* Problem to solve *
At the line containing "pink line: moved 2 px left", begin repeating lines exactly, and stop only after the final line of the records below.

*** Supplied records Section Begins ***

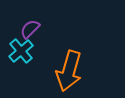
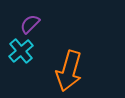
purple semicircle: moved 5 px up
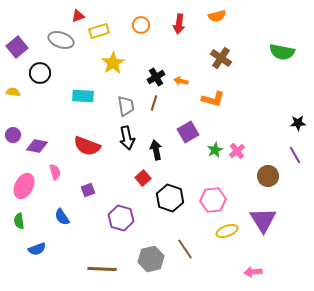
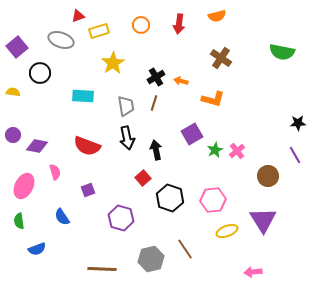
purple square at (188, 132): moved 4 px right, 2 px down
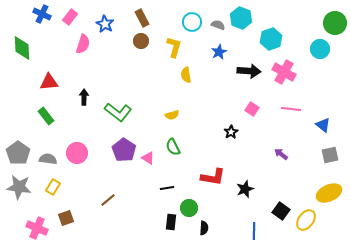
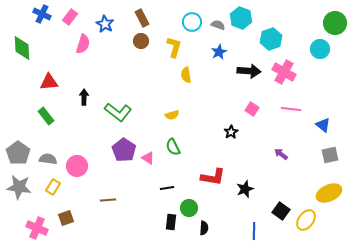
pink circle at (77, 153): moved 13 px down
brown line at (108, 200): rotated 35 degrees clockwise
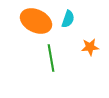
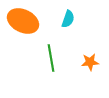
orange ellipse: moved 13 px left
orange star: moved 15 px down
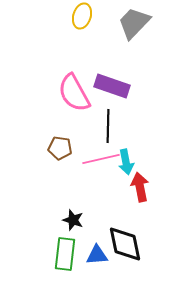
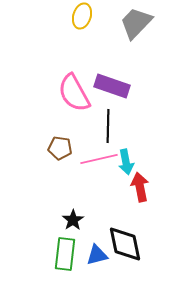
gray trapezoid: moved 2 px right
pink line: moved 2 px left
black star: rotated 20 degrees clockwise
blue triangle: rotated 10 degrees counterclockwise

*** Supplied records Section Ends ***

* Answer box *
pink line: moved 2 px left
black star: rotated 20 degrees clockwise
blue triangle: rotated 10 degrees counterclockwise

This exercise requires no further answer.